[Data records Boundary: Start]
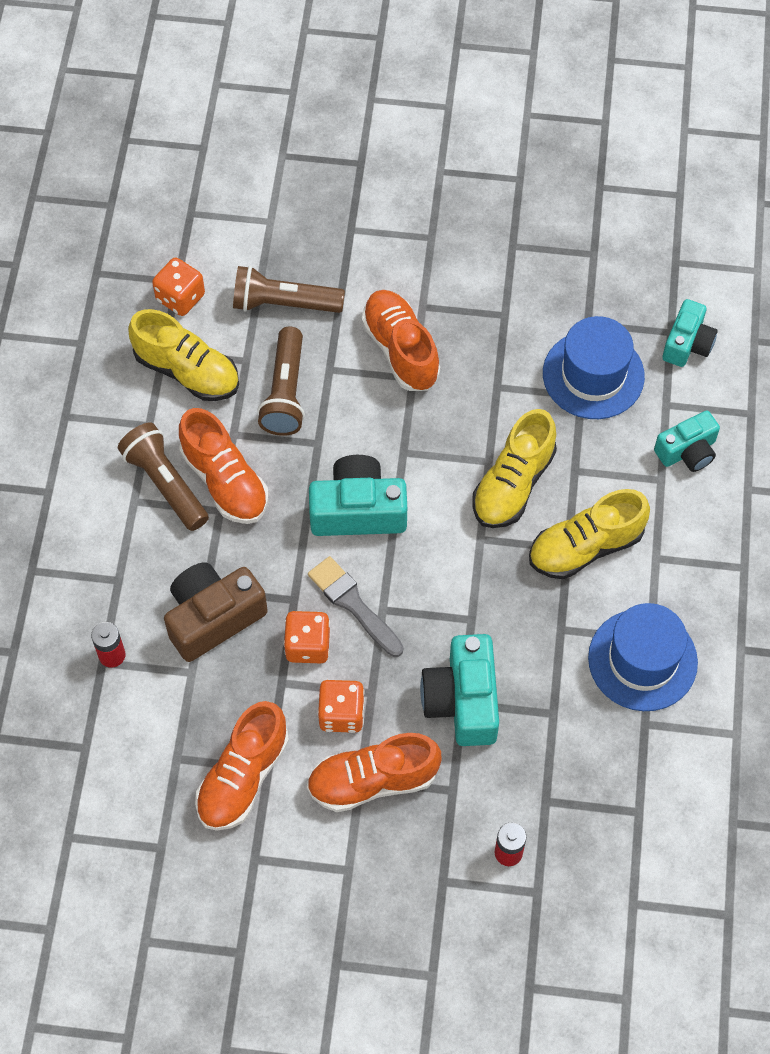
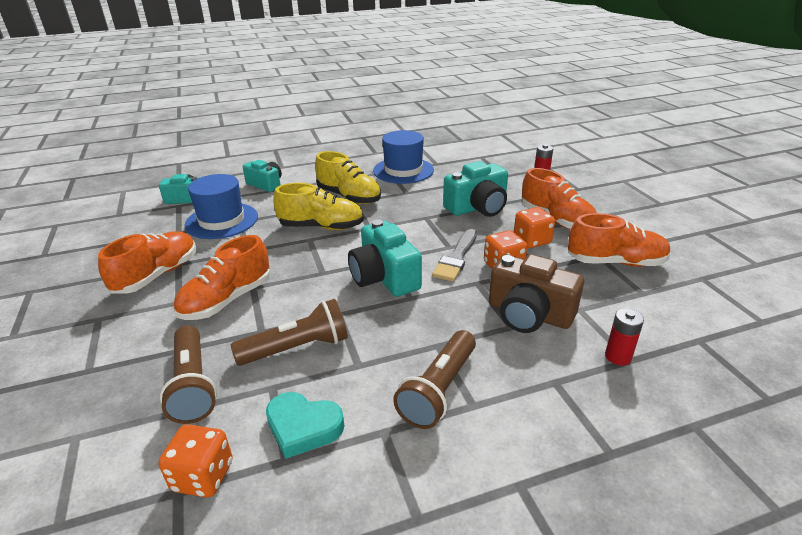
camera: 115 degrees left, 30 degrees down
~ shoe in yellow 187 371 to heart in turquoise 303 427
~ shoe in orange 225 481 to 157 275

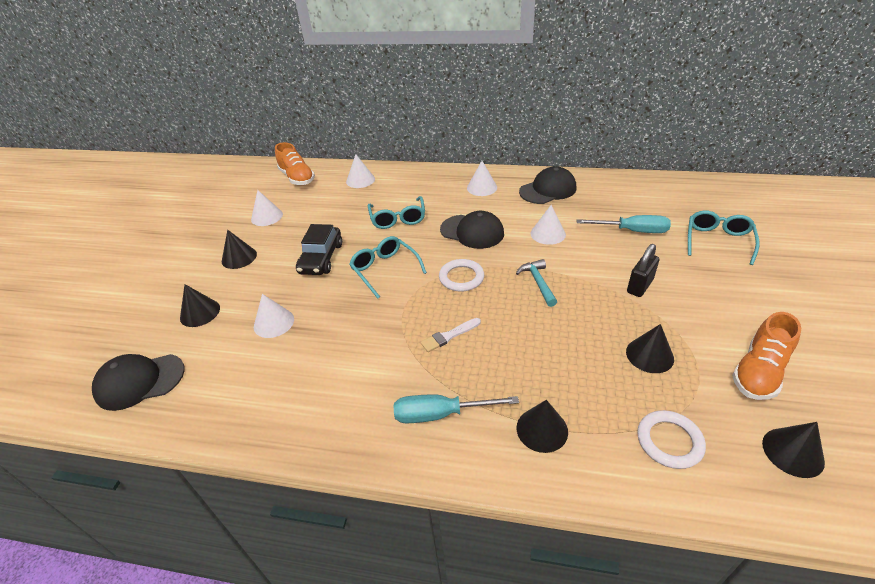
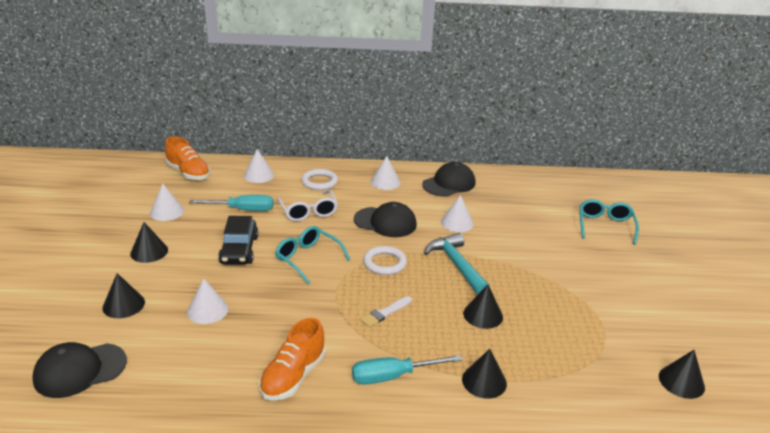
camera: 15 degrees left, 10 degrees down
~ glasses in turquoise 398 219 to glasses in white 308 212
~ screwdriver in turquoise 632 231 to 243 210
- padlock in black 639 286
~ hammer in turquoise 538 282 = 456 265 x1.55
~ shoe in orange 759 372 to 293 376
~ cone in black 649 355 to 483 315
~ ring in white 669 441 to 319 182

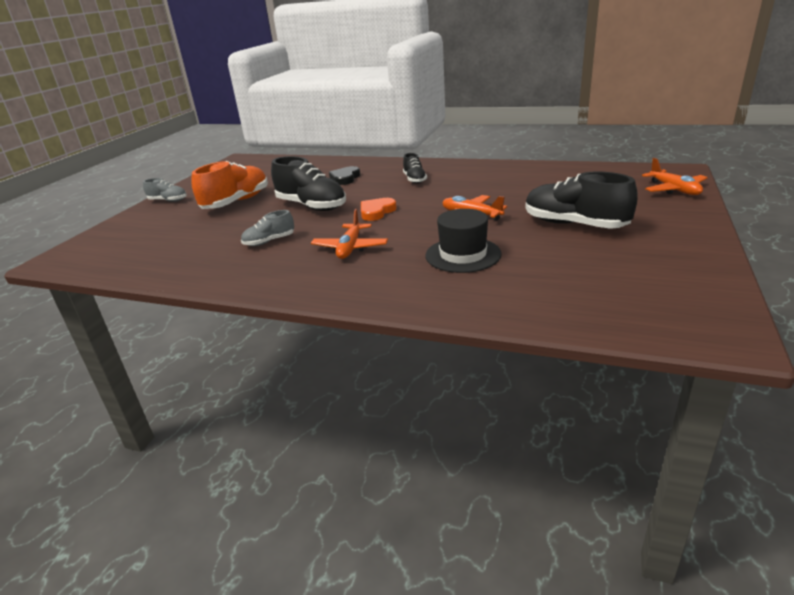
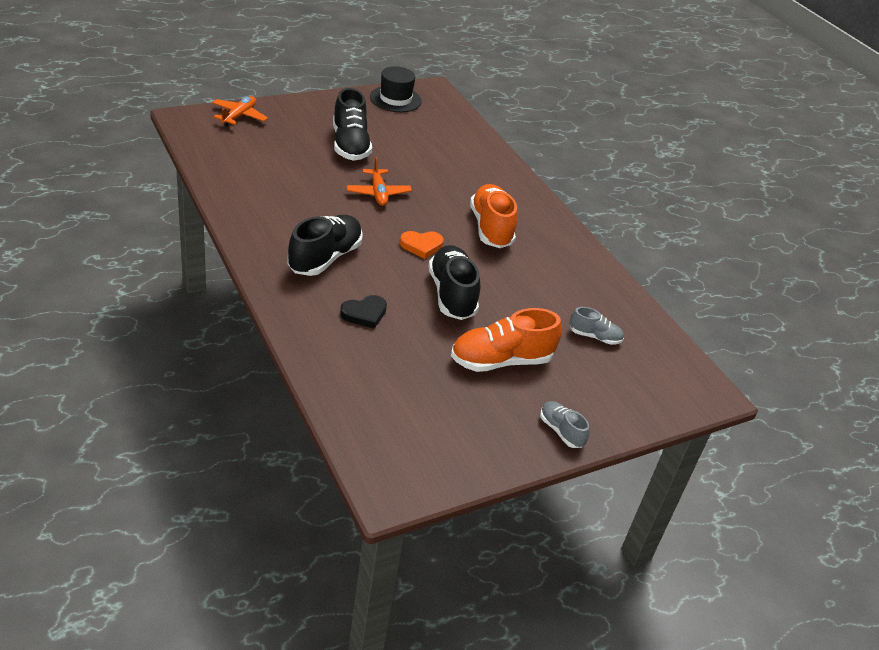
camera: 145 degrees left, 10 degrees up
~ shoe in black 414 179 = 325 258 x1.88
~ plane in orange 350 248 to shoe in orange 491 228
~ hat in black 463 255 to 395 99
~ shoe in grey 269 241 to 594 337

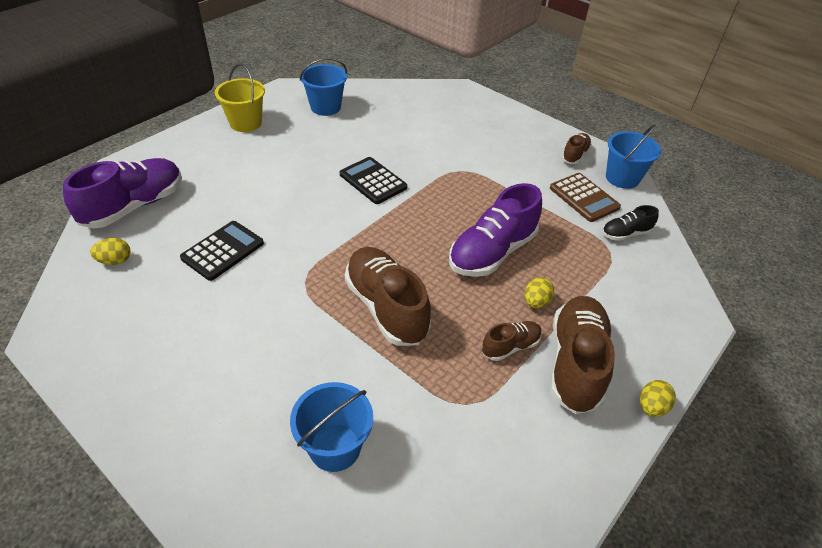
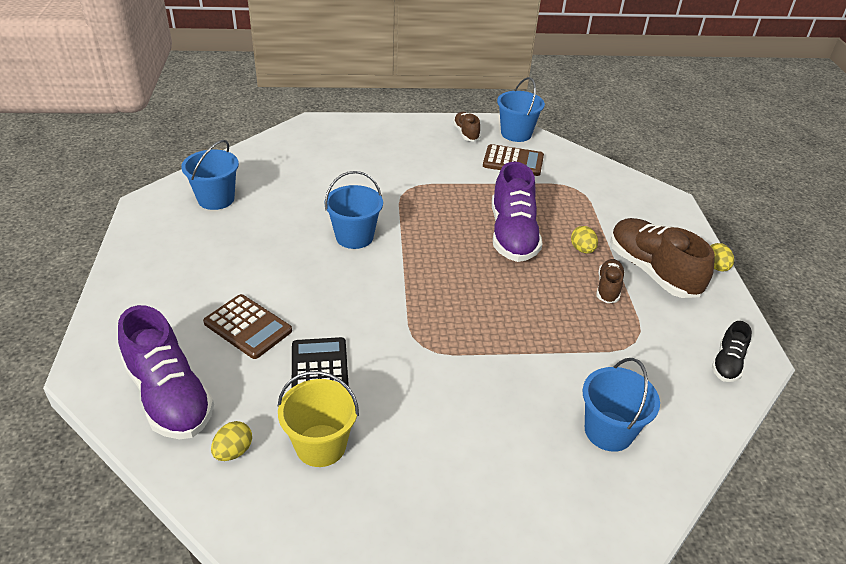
camera: 45 degrees left, 5 degrees down
~ bucket in yellow 246 123 to 321 445
~ calculator in black 373 181 to bucket in blue 354 237
~ shoe in purple 134 206 = 169 396 150 degrees clockwise
~ shoe in black 625 234 to 727 363
- shoe in brown 386 307
+ calculator in brown 248 327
[Data records Boundary: End]
• _Task objective_:
Every entry is to be reproduced word for word, and no image is carried over.

• _Answer section_:
camera: 115 degrees left, 30 degrees down
~ shoe in yellow 187 371 to heart in turquoise 303 427
~ shoe in orange 225 481 to 157 275

camera: 15 degrees left, 10 degrees down
~ glasses in turquoise 398 219 to glasses in white 308 212
~ screwdriver in turquoise 632 231 to 243 210
- padlock in black 639 286
~ hammer in turquoise 538 282 = 456 265 x1.55
~ shoe in orange 759 372 to 293 376
~ cone in black 649 355 to 483 315
~ ring in white 669 441 to 319 182

camera: 145 degrees left, 10 degrees up
~ shoe in black 414 179 = 325 258 x1.88
~ plane in orange 350 248 to shoe in orange 491 228
~ hat in black 463 255 to 395 99
~ shoe in grey 269 241 to 594 337

camera: 45 degrees left, 5 degrees down
~ bucket in yellow 246 123 to 321 445
~ calculator in black 373 181 to bucket in blue 354 237
~ shoe in purple 134 206 = 169 396 150 degrees clockwise
~ shoe in black 625 234 to 727 363
- shoe in brown 386 307
+ calculator in brown 248 327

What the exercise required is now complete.